Data shown: Begin

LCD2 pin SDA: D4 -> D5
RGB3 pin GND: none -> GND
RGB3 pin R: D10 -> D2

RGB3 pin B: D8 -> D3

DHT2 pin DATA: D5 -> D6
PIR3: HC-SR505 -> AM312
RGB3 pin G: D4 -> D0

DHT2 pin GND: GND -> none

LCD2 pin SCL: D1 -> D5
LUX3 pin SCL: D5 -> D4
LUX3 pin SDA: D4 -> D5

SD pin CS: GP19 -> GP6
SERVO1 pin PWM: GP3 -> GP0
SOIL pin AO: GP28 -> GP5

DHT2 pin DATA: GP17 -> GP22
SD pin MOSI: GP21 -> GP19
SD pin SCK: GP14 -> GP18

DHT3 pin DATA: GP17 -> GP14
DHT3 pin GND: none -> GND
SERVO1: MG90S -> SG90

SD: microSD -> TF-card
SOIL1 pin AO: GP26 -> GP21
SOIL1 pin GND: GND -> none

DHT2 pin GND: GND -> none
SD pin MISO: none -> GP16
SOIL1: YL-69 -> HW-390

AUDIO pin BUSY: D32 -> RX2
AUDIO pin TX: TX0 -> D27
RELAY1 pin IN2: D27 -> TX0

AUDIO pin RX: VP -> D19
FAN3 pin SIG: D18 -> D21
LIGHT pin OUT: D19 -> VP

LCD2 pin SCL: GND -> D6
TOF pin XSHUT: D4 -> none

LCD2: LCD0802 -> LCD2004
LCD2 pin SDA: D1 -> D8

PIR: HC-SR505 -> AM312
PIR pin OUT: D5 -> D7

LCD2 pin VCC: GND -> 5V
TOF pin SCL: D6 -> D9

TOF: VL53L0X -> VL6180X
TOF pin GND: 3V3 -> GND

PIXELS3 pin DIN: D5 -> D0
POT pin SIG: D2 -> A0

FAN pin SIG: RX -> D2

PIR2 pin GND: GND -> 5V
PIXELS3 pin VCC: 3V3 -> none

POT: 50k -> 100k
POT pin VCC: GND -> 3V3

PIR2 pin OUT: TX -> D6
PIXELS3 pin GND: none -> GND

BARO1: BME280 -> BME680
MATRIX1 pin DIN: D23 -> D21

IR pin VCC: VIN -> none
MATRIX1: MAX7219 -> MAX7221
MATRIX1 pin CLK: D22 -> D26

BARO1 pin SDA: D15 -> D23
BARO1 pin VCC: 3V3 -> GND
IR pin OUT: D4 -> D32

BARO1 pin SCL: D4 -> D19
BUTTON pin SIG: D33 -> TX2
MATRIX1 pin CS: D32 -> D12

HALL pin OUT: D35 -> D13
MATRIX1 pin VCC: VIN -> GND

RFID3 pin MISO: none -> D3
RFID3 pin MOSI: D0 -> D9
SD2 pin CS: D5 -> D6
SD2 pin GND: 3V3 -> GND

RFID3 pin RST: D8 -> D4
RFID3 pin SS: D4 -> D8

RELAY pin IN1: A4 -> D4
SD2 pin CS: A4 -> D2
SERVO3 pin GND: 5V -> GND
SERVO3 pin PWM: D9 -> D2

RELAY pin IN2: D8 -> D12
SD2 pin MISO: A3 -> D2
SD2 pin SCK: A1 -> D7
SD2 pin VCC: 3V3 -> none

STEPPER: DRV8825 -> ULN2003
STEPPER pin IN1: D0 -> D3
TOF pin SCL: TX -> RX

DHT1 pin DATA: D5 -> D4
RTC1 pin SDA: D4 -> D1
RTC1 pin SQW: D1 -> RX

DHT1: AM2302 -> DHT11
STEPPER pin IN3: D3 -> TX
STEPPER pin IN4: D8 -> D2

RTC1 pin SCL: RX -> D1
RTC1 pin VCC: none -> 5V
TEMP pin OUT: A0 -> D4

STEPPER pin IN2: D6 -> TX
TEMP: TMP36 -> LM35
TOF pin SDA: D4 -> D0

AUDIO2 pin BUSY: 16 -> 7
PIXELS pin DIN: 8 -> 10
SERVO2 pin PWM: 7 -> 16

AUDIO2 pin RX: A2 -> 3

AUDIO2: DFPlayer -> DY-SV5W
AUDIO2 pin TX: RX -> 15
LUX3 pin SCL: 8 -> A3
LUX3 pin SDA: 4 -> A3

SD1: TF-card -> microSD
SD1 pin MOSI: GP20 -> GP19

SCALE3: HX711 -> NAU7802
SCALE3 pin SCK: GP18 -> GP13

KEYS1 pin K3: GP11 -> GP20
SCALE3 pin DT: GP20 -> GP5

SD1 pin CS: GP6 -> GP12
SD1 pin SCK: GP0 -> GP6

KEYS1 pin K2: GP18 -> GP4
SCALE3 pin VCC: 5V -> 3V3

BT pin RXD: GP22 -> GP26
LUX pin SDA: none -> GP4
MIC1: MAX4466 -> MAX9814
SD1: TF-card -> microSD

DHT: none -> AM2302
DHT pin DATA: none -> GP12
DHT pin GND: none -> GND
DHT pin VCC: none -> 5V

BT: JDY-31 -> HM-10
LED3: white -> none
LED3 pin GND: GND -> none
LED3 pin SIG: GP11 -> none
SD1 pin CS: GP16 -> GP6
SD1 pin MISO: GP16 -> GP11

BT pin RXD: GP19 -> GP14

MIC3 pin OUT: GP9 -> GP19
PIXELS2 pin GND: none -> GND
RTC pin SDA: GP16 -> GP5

Data shown: End

To do> From the entries above, restate word for word the lines from the line containing "PIR3: HC-SR505 -> AM312" to the line containing "RFID3 pin RST: D8 -> D4", both ends included, and nothing more.

Task result>
PIR3: HC-SR505 -> AM312
RGB3 pin G: D4 -> D0

DHT2 pin GND: GND -> none

LCD2 pin SCL: D1 -> D5
LUX3 pin SCL: D5 -> D4
LUX3 pin SDA: D4 -> D5

SD pin CS: GP19 -> GP6
SERVO1 pin PWM: GP3 -> GP0
SOIL pin AO: GP28 -> GP5

DHT2 pin DATA: GP17 -> GP22
SD pin MOSI: GP21 -> GP19
SD pin SCK: GP14 -> GP18

DHT3 pin DATA: GP17 -> GP14
DHT3 pin GND: none -> GND
SERVO1: MG90S -> SG90

SD: microSD -> TF-card
SOIL1 pin AO: GP26 -> GP21
SOIL1 pin GND: GND -> none

DHT2 pin GND: GND -> none
SD pin MISO: none -> GP16
SOIL1: YL-69 -> HW-390

AUDIO pin BUSY: D32 -> RX2
AUDIO pin TX: TX0 -> D27
RELAY1 pin IN2: D27 -> TX0

AUDIO pin RX: VP -> D19
FAN3 pin SIG: D18 -> D21
LIGHT pin OUT: D19 -> VP

LCD2 pin SCL: GND -> D6
TOF pin XSHUT: D4 -> none

LCD2: LCD0802 -> LCD2004
LCD2 pin SDA: D1 -> D8

PIR: HC-SR505 -> AM312
PIR pin OUT: D5 -> D7

LCD2 pin VCC: GND -> 5V
TOF pin SCL: D6 -> D9

TOF: VL53L0X -> VL6180X
TOF pin GND: 3V3 -> GND

PIXELS3 pin DIN: D5 -> D0
POT pin SIG: D2 -> A0

FAN pin SIG: RX -> D2

PIR2 pin GND: GND -> 5V
PIXELS3 pin VCC: 3V3 -> none

POT: 50k -> 100k
POT pin VCC: GND -> 3V3

PIR2 pin OUT: TX -> D6
PIXELS3 pin GND: none -> GND

BARO1: BME280 -> BME680
MATRIX1 pin DIN: D23 -> D21

IR pin VCC: VIN -> none
MATRIX1: MAX7219 -> MAX7221
MATRIX1 pin CLK: D22 -> D26

BARO1 pin SDA: D15 -> D23
BARO1 pin VCC: 3V3 -> GND
IR pin OUT: D4 -> D32

BARO1 pin SCL: D4 -> D19
BUTTON pin SIG: D33 -> TX2
MATRIX1 pin CS: D32 -> D12

HALL pin OUT: D35 -> D13
MATRIX1 pin VCC: VIN -> GND

RFID3 pin MISO: none -> D3
RFID3 pin MOSI: D0 -> D9
SD2 pin CS: D5 -> D6
SD2 pin GND: 3V3 -> GND

RFID3 pin RST: D8 -> D4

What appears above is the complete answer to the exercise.